Locate each line below that includes the string "text", and copy those lines.

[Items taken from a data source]
************

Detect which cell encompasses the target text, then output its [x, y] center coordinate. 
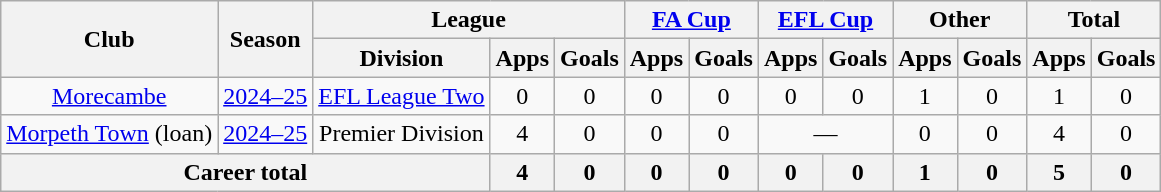
Club [110, 39]
Career total [246, 172]
Division [402, 58]
FA Cup [691, 20]
— [825, 134]
Morecambe [110, 96]
Premier Division [402, 134]
Other [960, 20]
League [469, 20]
Morpeth Town (loan) [110, 134]
Total [1094, 20]
5 [1059, 172]
EFL Cup [825, 20]
Season [266, 39]
EFL League Two [402, 96]
Search for the cell housing the specified text and yield its (x, y) center coordinate. 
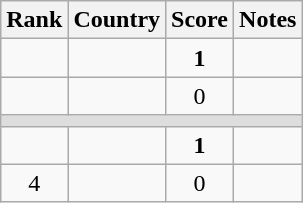
Rank (34, 20)
Score (200, 20)
Notes (268, 20)
4 (34, 183)
Country (117, 20)
Output the (x, y) coordinate of the center of the cell containing the given text.  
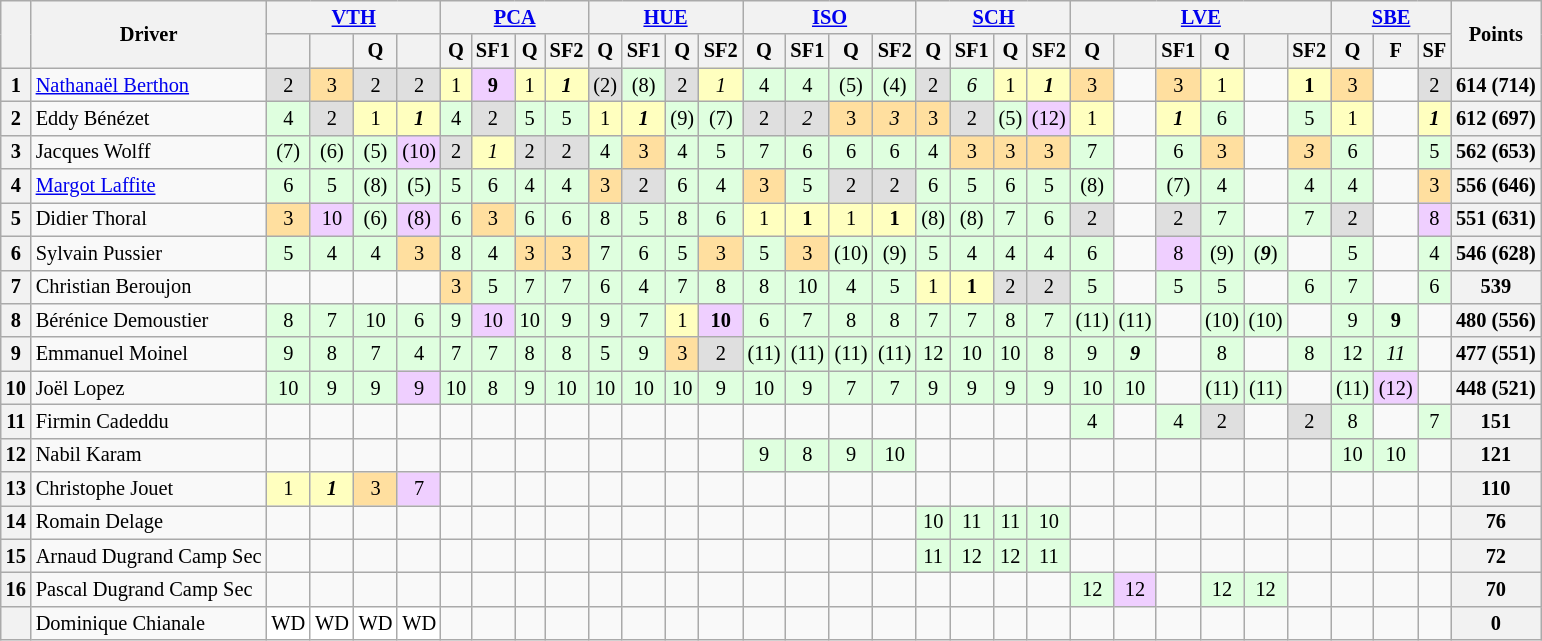
Dominique Chianale (149, 623)
448 (521) (1496, 388)
Pascal Dugrand Camp Sec (149, 589)
HUE (665, 17)
ISO (830, 17)
F (1396, 51)
Bérénice Demoustier (149, 320)
151 (1496, 421)
551 (631) (1496, 219)
16 (16, 589)
480 (556) (1496, 320)
15 (16, 556)
13 (16, 489)
121 (1496, 455)
Romain Delage (149, 522)
Nathanaël Berthon (149, 85)
Firmin Cadeddu (149, 421)
Points (1496, 34)
Driver (149, 34)
14 (16, 522)
477 (551) (1496, 354)
LVE (1201, 17)
Christophe Jouet (149, 489)
72 (1496, 556)
VTH (354, 17)
(2) (604, 85)
Emmanuel Moinel (149, 354)
Didier Thoral (149, 219)
539 (1496, 287)
Arnaud Dugrand Camp Sec (149, 556)
Eddy Bénézet (149, 118)
Sylvain Pussier (149, 253)
76 (1496, 522)
Jacques Wolff (149, 152)
614 (714) (1496, 85)
SBE (1391, 17)
PCA (514, 17)
Christian Beroujon (149, 287)
556 (646) (1496, 186)
546 (628) (1496, 253)
Joël Lopez (149, 388)
Nabil Karam (149, 455)
SCH (993, 17)
(4) (895, 85)
562 (653) (1496, 152)
70 (1496, 589)
110 (1496, 489)
0 (1496, 623)
Margot Laffite (149, 186)
SF (1434, 51)
612 (697) (1496, 118)
Pinpoint the cell where the given text exists, returning its (X, Y) midpoint coordinate. 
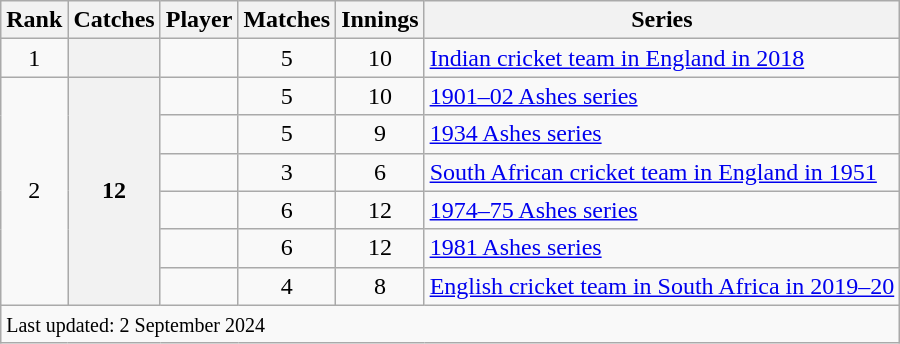
1934 Ashes series (662, 134)
South African cricket team in England in 1951 (662, 172)
English cricket team in South Africa in 2019–20 (662, 286)
3 (287, 172)
1 (34, 58)
Innings (380, 20)
Indian cricket team in England in 2018 (662, 58)
Series (662, 20)
9 (380, 134)
Player (199, 20)
Last updated: 2 September 2024 (450, 324)
1901–02 Ashes series (662, 96)
Catches (114, 20)
1974–75 Ashes series (662, 210)
8 (380, 286)
Rank (34, 20)
2 (34, 191)
1981 Ashes series (662, 248)
Matches (287, 20)
4 (287, 286)
Locate the cell with the specified text and output its (x, y) center coordinate. 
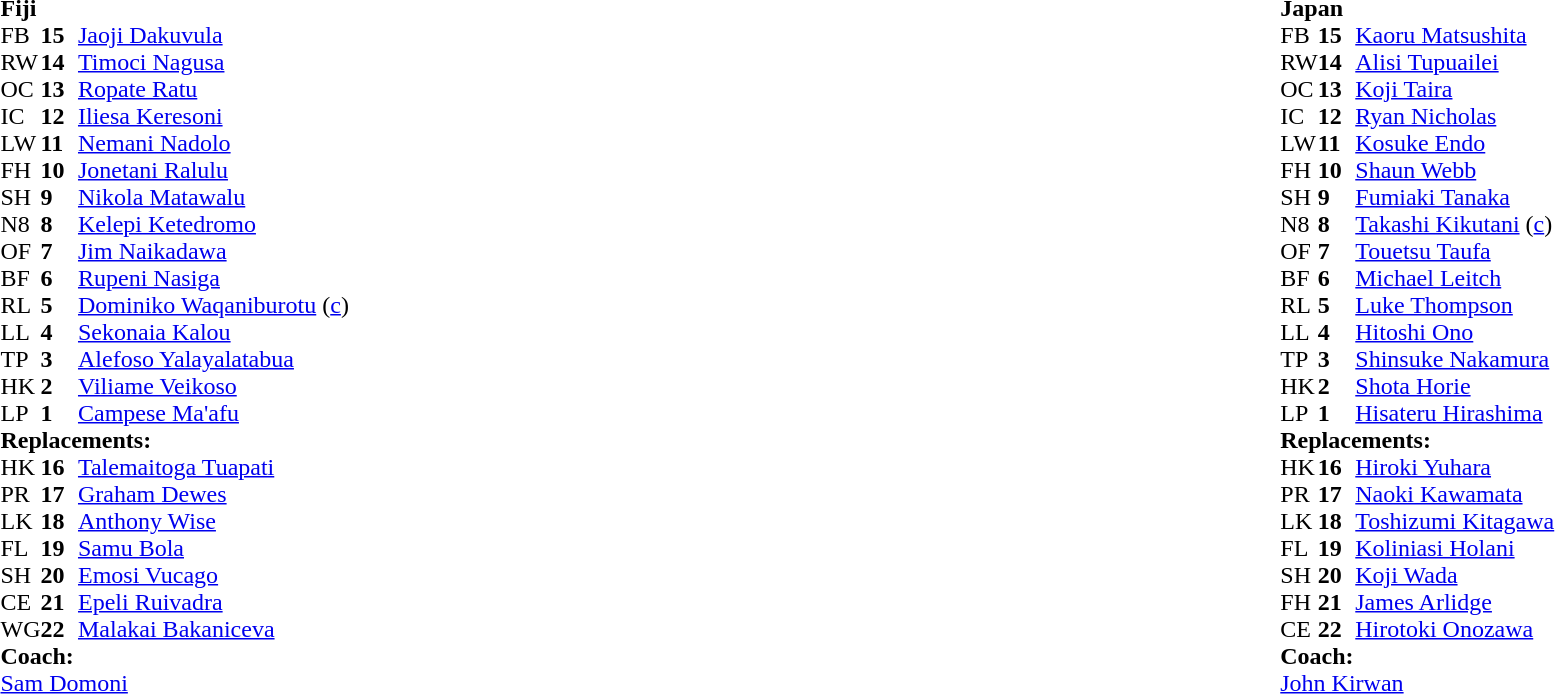
Toshizumi Kitagawa (1454, 522)
Alefoso Yalayalatabua (214, 360)
Kosuke Endo (1454, 144)
Malakai Bakaniceva (214, 630)
Kelepi Ketedromo (214, 224)
Dominiko Waqaniburotu (c) (214, 306)
Sekonaia Kalou (214, 332)
Koji Taira (1454, 90)
Rupeni Nasiga (214, 278)
Luke Thompson (1454, 306)
Hisateru Hirashima (1454, 414)
James Arlidge (1454, 602)
Shota Horie (1454, 386)
Talemaitoga Tuapati (214, 468)
Naoki Kawamata (1454, 494)
Ryan Nicholas (1454, 116)
Samu Bola (214, 548)
Nemani Nadolo (214, 144)
WG (20, 630)
Shinsuke Nakamura (1454, 360)
Koji Wada (1454, 576)
Viliame Veikoso (214, 386)
Hitoshi Ono (1454, 332)
Touetsu Taufa (1454, 252)
Takashi Kikutani (c) (1454, 224)
Michael Leitch (1454, 278)
Graham Dewes (214, 494)
Anthony Wise (214, 522)
Shaun Webb (1454, 170)
Hiroki Yuhara (1454, 468)
Alisi Tupuailei (1454, 62)
Epeli Ruivadra (214, 602)
Nikola Matawalu (214, 198)
Jonetani Ralulu (214, 170)
Emosi Vucago (214, 576)
Timoci Nagusa (214, 62)
Hirotoki Onozawa (1454, 630)
Jim Naikadawa (214, 252)
Ropate Ratu (214, 90)
Kaoru Matsushita (1454, 36)
Jaoji Dakuvula (214, 36)
Iliesa Keresoni (214, 116)
Koliniasi Holani (1454, 548)
Fumiaki Tanaka (1454, 198)
Campese Ma'afu (214, 414)
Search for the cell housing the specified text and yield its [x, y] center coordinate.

************

[COMPLETE RESPONSE]
Detect which cell encompasses the target text, then output its [x, y] center coordinate. 
Search for the cell housing the specified text and yield its (x, y) center coordinate. 
Output the (x, y) coordinate of the center of the cell containing the given text.  
Pinpoint the cell where the given text exists, returning its (X, Y) midpoint coordinate. 
Locate the cell with the specified text and output its (x, y) center coordinate. 
Search for the cell housing the specified text and yield its [x, y] center coordinate.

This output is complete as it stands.